WHAT TO PRODUCE ▸ Scan the entries below and count the lines holding the string "soap". Supply only the number.
+ + +
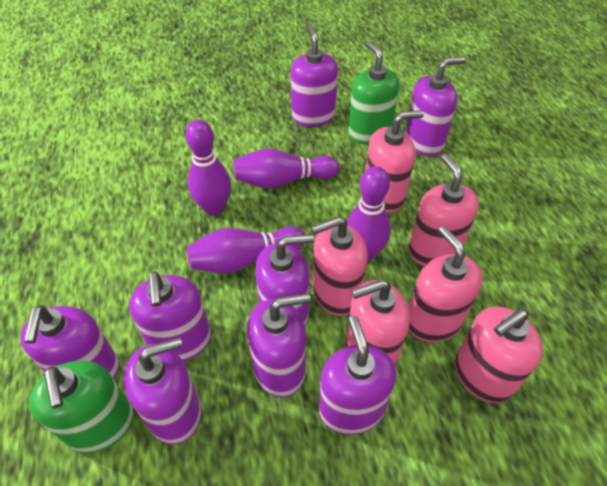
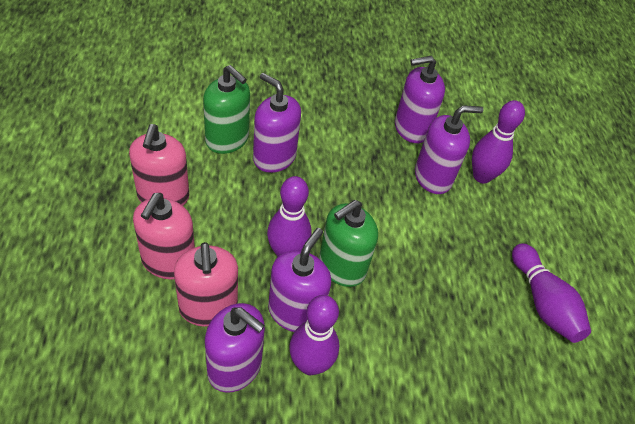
pink soap dispenser: 6 -> 3
purple soap dispenser: 8 -> 5

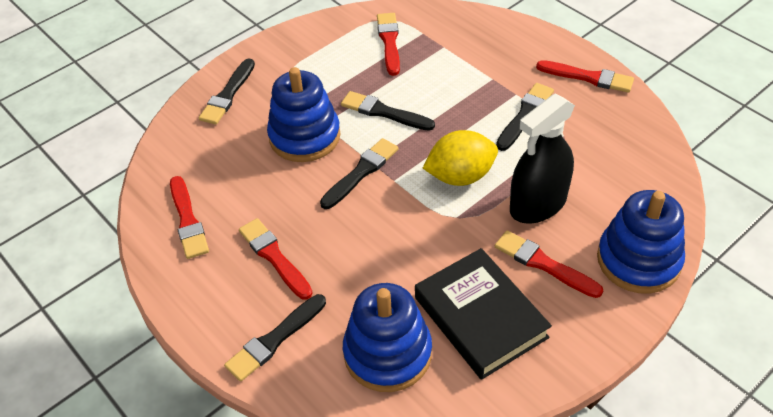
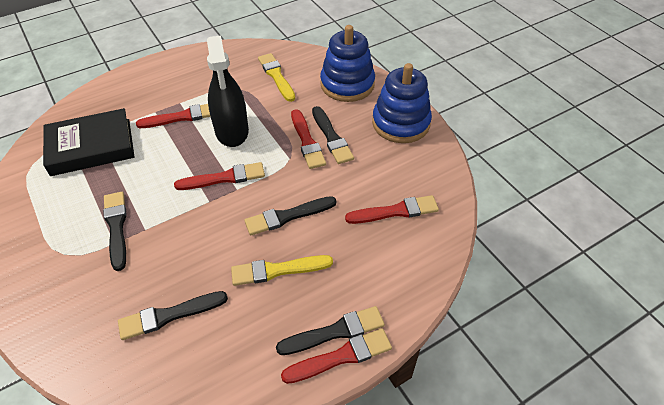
blue stacking toy: 3 -> 2
yellow brush: 0 -> 2
yellow lemon: 1 -> 0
+ + +
ANSWER BOX ▸ 2